**The problem**
Could you return only the lines that run from the line with "blue brick C6:E6" through the final line of the data, exactly as they stand?

---------- Available records

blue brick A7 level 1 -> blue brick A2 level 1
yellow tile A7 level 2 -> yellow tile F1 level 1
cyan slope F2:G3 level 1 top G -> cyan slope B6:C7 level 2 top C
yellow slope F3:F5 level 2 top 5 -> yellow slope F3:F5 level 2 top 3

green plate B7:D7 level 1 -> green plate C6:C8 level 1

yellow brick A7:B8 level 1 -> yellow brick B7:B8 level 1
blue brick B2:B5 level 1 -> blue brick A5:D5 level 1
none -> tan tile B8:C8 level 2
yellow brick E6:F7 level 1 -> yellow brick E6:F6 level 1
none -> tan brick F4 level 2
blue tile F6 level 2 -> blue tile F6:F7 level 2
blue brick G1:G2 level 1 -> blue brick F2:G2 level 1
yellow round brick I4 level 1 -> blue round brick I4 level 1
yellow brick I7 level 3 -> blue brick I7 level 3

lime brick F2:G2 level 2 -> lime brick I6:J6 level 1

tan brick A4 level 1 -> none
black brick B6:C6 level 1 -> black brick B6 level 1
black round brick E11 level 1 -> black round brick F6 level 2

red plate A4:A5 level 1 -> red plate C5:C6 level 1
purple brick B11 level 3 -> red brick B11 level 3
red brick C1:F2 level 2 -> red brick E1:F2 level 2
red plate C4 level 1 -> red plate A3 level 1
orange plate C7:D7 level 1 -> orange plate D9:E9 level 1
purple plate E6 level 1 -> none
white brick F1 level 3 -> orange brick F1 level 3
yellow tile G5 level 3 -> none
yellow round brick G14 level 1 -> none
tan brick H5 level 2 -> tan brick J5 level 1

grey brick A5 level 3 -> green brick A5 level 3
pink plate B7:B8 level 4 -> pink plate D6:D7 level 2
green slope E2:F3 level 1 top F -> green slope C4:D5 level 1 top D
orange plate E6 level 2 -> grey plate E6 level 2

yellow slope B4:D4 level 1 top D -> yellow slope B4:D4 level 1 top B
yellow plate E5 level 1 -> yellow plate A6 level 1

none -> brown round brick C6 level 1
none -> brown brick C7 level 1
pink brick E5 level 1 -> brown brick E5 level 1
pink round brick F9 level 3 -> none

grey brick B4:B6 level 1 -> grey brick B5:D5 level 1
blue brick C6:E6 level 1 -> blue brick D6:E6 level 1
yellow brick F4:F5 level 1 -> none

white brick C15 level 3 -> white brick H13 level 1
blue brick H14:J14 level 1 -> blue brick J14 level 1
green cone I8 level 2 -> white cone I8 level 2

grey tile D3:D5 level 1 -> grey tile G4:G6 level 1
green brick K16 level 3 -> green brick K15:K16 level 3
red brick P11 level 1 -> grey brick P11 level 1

--------------------

**Solution below**
blue brick C6:E6 level 1 -> blue brick D6:E6 level 1
yellow brick F4:F5 level 1 -> none

white brick C15 level 3 -> white brick H13 level 1
blue brick H14:J14 level 1 -> blue brick J14 level 1
green cone I8 level 2 -> white cone I8 level 2

grey tile D3:D5 level 1 -> grey tile G4:G6 level 1
green brick K16 level 3 -> green brick K15:K16 level 3
red brick P11 level 1 -> grey brick P11 level 1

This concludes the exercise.